[[ DATA PROVIDED open ]]
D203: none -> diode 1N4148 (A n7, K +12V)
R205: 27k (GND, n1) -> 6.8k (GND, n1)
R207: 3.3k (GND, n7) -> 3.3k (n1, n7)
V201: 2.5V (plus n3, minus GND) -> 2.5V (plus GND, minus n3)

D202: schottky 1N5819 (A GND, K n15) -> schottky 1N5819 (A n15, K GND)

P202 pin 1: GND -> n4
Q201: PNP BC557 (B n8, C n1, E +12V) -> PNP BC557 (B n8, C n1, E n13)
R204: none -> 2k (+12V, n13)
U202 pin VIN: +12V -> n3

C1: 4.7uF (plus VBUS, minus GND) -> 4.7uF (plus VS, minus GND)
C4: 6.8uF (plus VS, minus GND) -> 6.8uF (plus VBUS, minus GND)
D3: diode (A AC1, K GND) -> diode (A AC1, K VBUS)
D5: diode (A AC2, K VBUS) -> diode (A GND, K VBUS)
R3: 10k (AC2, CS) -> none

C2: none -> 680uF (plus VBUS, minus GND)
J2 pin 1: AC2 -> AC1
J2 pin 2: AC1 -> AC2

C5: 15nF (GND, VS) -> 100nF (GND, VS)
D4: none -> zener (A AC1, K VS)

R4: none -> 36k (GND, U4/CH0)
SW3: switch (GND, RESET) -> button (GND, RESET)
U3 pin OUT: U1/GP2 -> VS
[[ DATA PROVIDED closed ]]
> **WHAT YOU SHOULD DO**
Only the line containing "D3: diode (A" and the lines after it, up to and including the last line of the data, should appear in the answer, exactly as written.

> **TASK RESPONSE**
D3: diode (A AC1, K GND) -> diode (A AC1, K VBUS)
D5: diode (A AC2, K VBUS) -> diode (A GND, K VBUS)
R3: 10k (AC2, CS) -> none

C2: none -> 680uF (plus VBUS, minus GND)
J2 pin 1: AC2 -> AC1
J2 pin 2: AC1 -> AC2

C5: 15nF (GND, VS) -> 100nF (GND, VS)
D4: none -> zener (A AC1, K VS)

R4: none -> 36k (GND, U4/CH0)
SW3: switch (GND, RESET) -> button (GND, RESET)
U3 pin OUT: U1/GP2 -> VS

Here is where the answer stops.